(Extracted material)
================================
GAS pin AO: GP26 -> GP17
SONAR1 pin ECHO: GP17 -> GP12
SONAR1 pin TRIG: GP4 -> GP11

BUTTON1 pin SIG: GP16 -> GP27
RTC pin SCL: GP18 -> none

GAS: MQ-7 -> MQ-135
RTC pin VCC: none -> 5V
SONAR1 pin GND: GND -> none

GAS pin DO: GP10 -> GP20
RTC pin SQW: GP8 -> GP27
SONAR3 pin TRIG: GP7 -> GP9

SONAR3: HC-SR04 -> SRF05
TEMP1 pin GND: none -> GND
================================
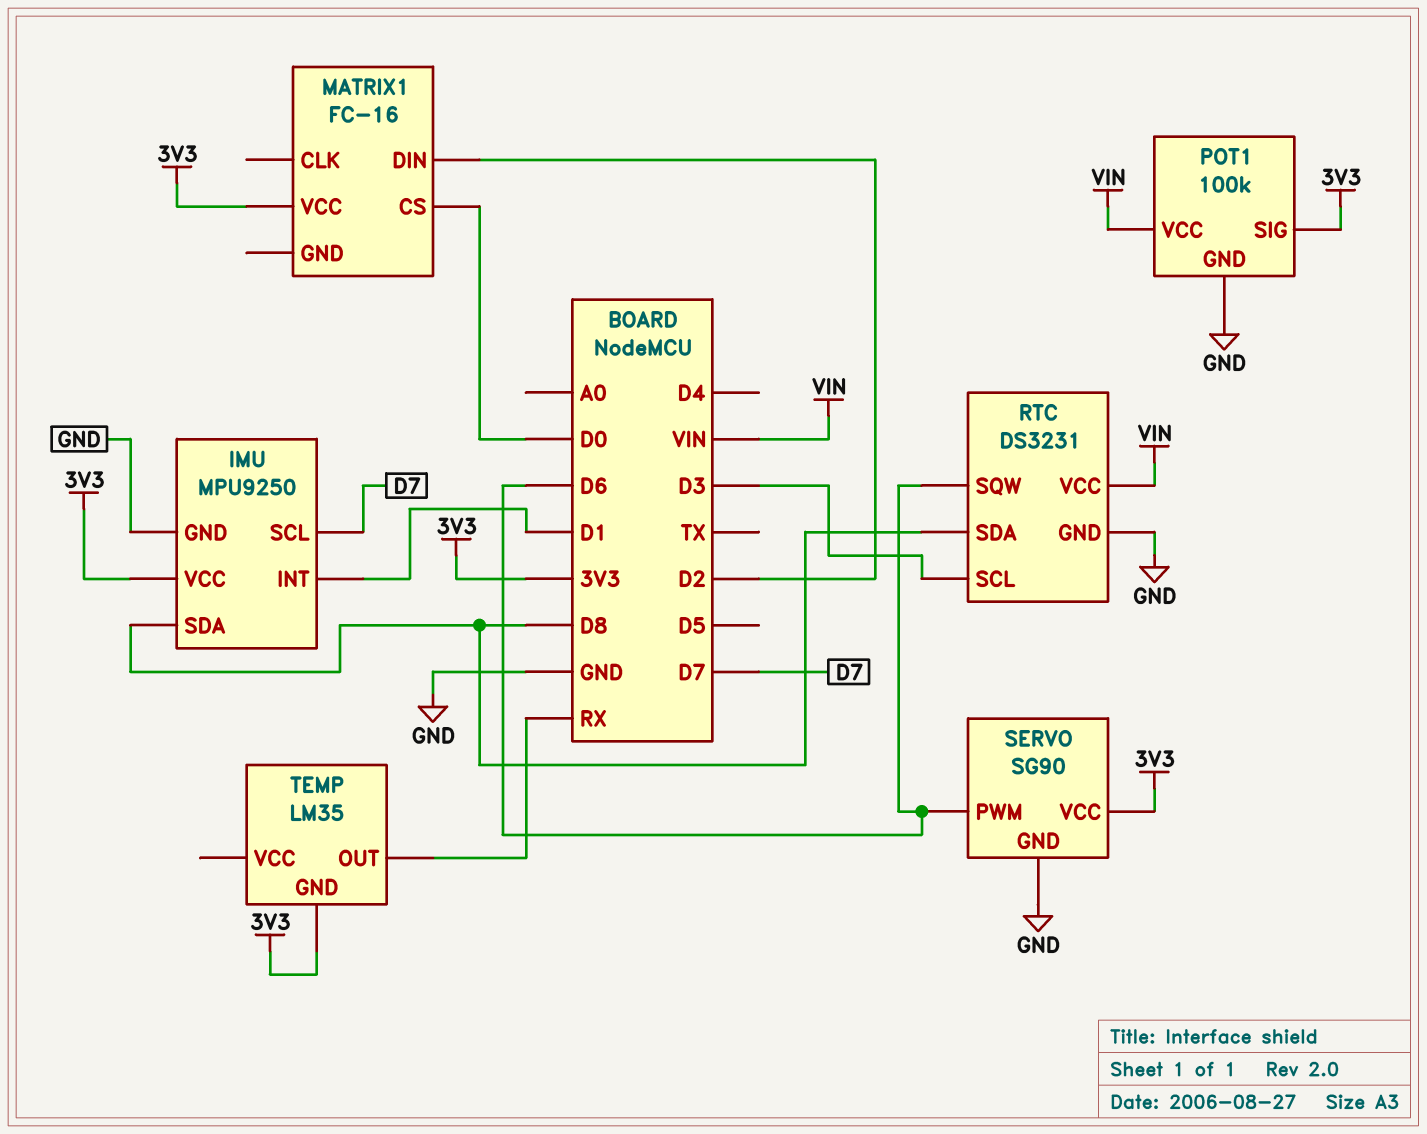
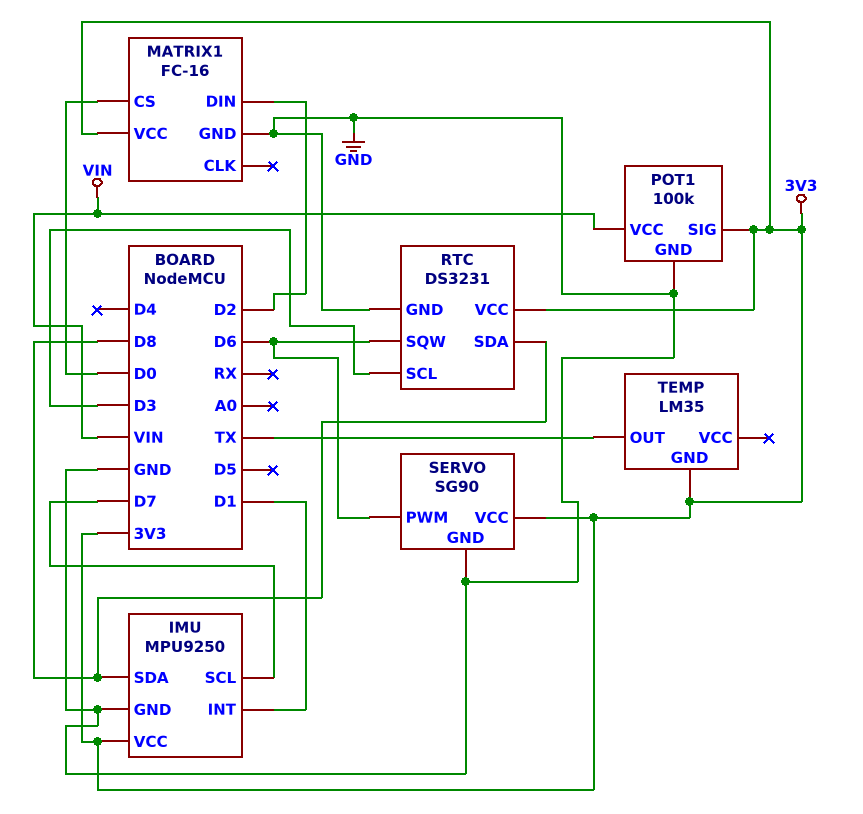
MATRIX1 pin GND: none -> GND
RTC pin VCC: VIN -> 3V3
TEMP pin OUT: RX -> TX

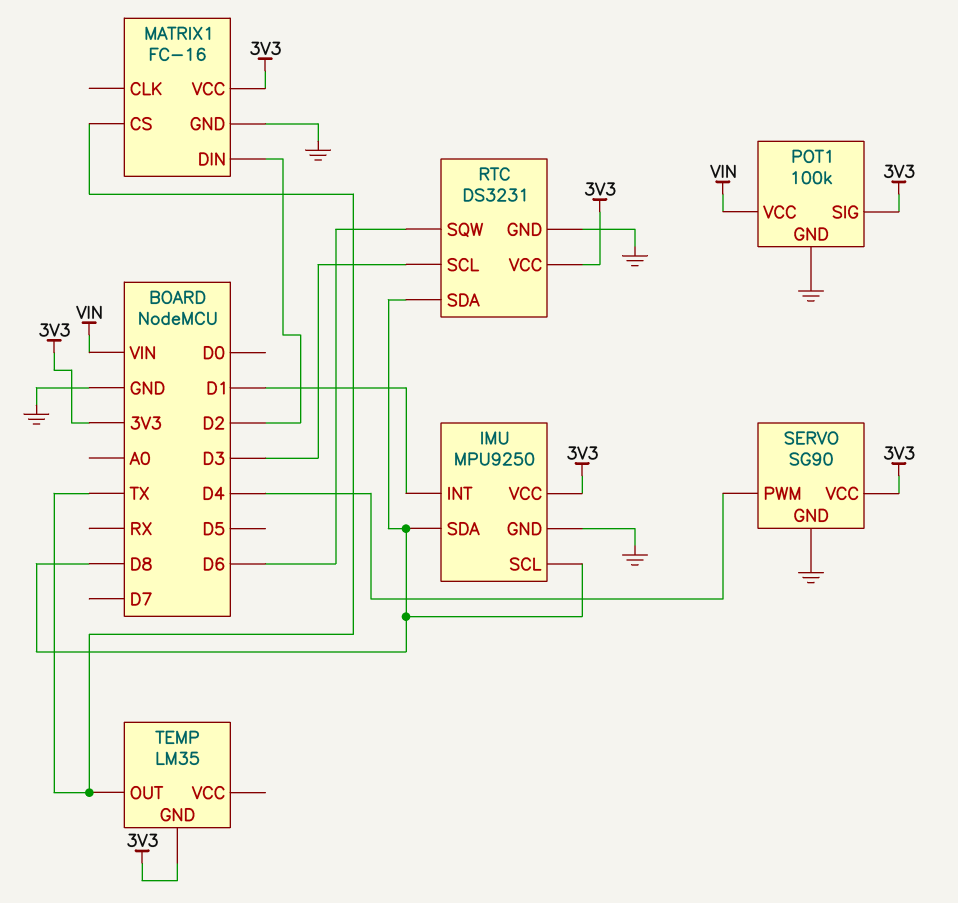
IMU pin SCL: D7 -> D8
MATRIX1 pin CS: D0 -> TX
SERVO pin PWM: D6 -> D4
================================
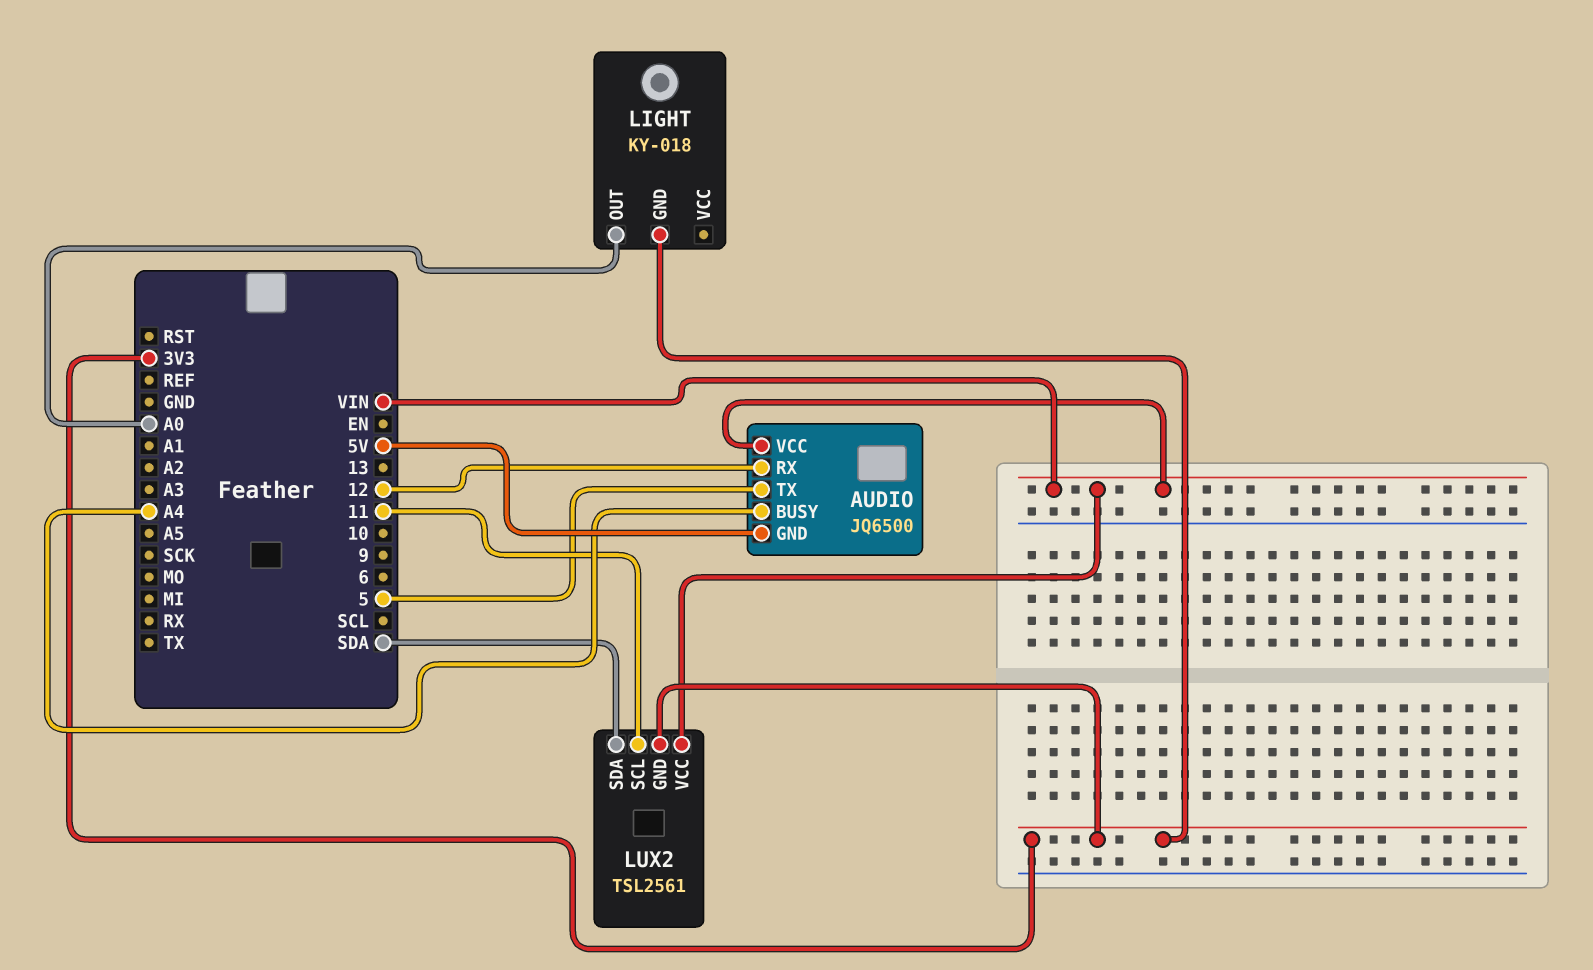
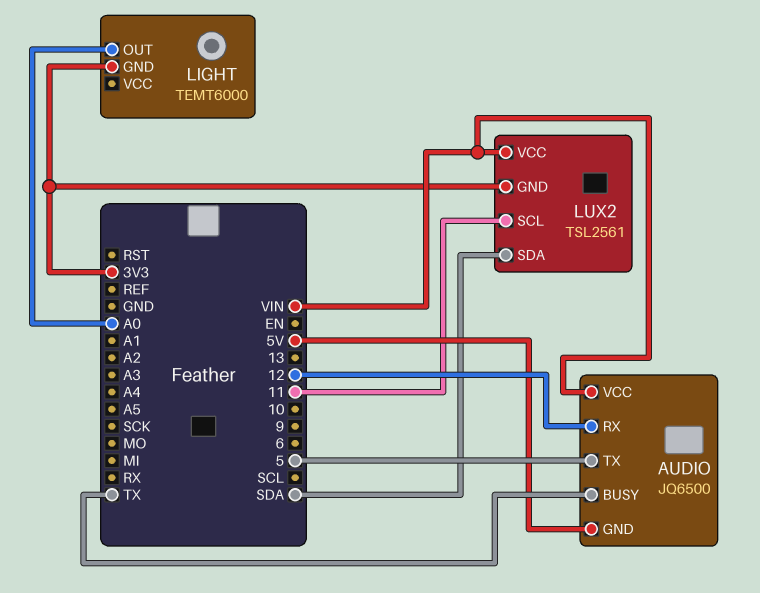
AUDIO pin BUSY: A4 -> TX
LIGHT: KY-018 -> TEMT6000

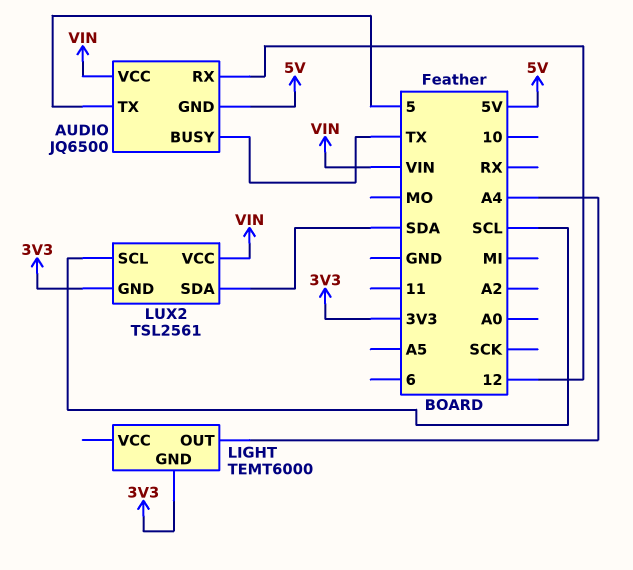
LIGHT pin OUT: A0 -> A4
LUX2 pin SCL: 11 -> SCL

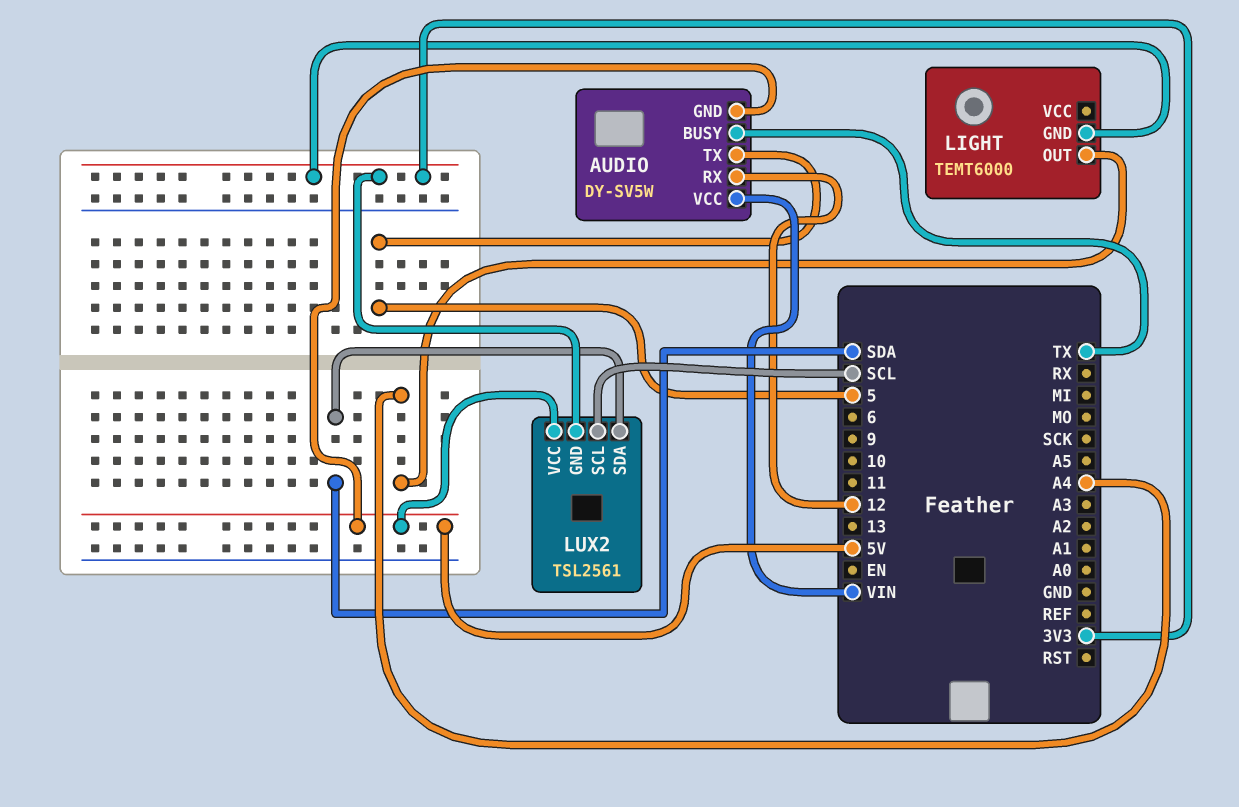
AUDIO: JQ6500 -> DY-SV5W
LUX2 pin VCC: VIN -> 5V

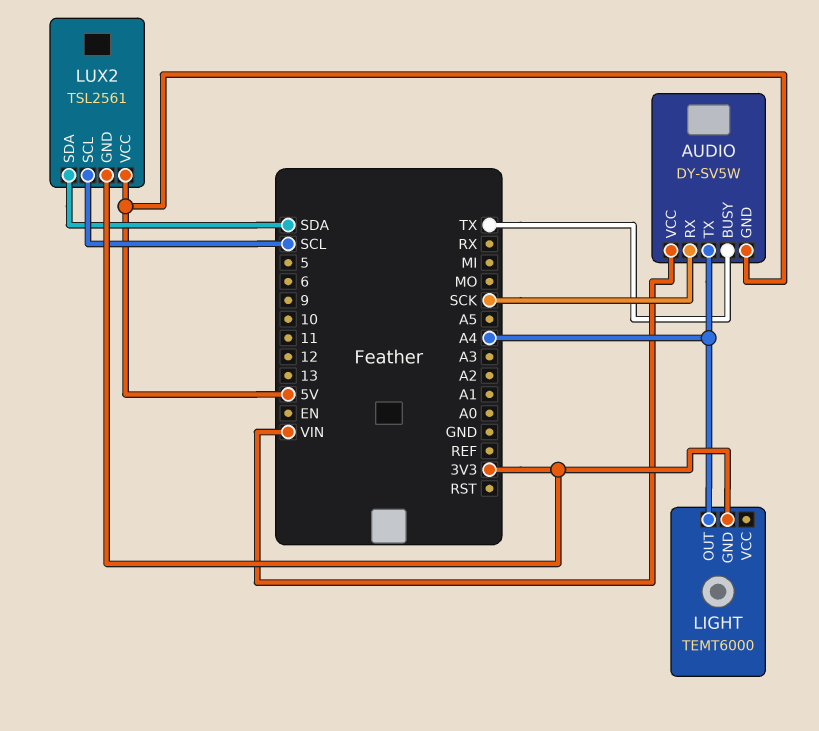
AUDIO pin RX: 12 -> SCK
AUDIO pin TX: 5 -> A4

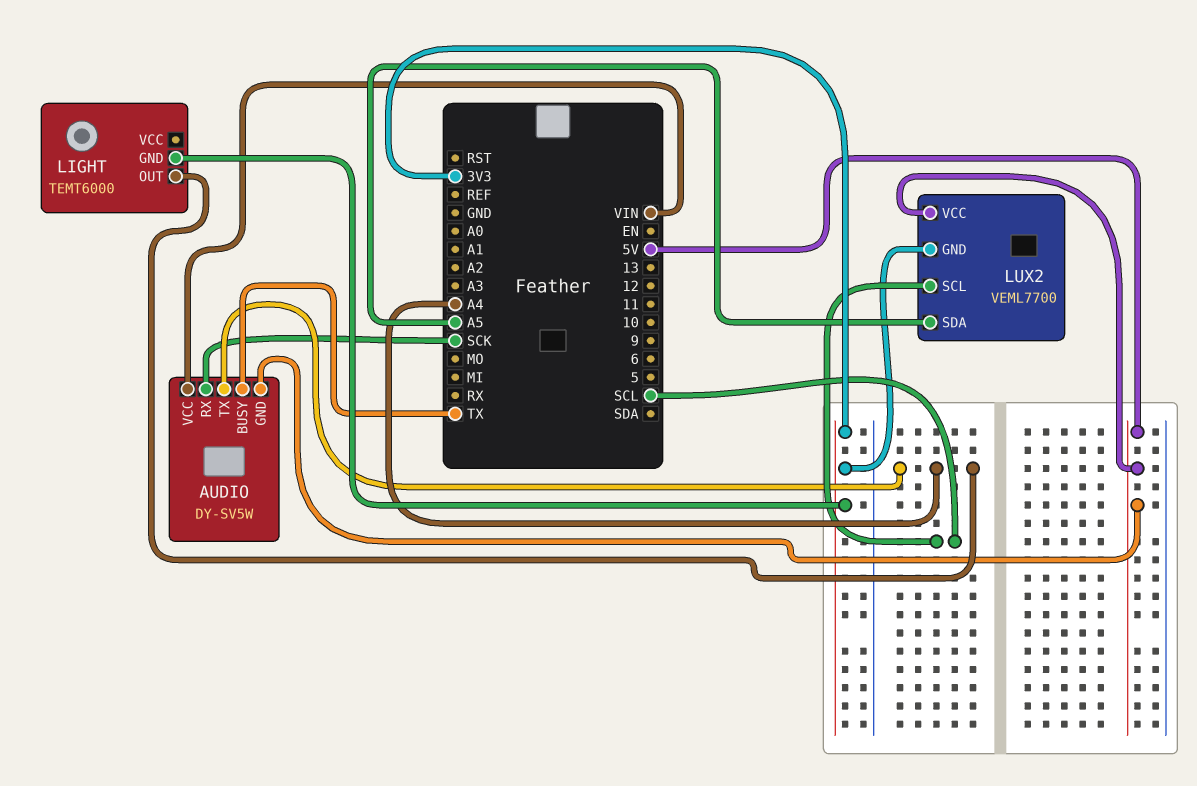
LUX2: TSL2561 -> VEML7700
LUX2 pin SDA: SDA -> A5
================================
(What you need to do)
Give back exactly the lines of the listing above that run from the line with "SONAR1 pin ECHO: GP17 -> GP12" to the line with "RTC pin SQW: GP8 -> GP27", inclusive.

(Answer space)
SONAR1 pin ECHO: GP17 -> GP12
SONAR1 pin TRIG: GP4 -> GP11

BUTTON1 pin SIG: GP16 -> GP27
RTC pin SCL: GP18 -> none

GAS: MQ-7 -> MQ-135
RTC pin VCC: none -> 5V
SONAR1 pin GND: GND -> none

GAS pin DO: GP10 -> GP20
RTC pin SQW: GP8 -> GP27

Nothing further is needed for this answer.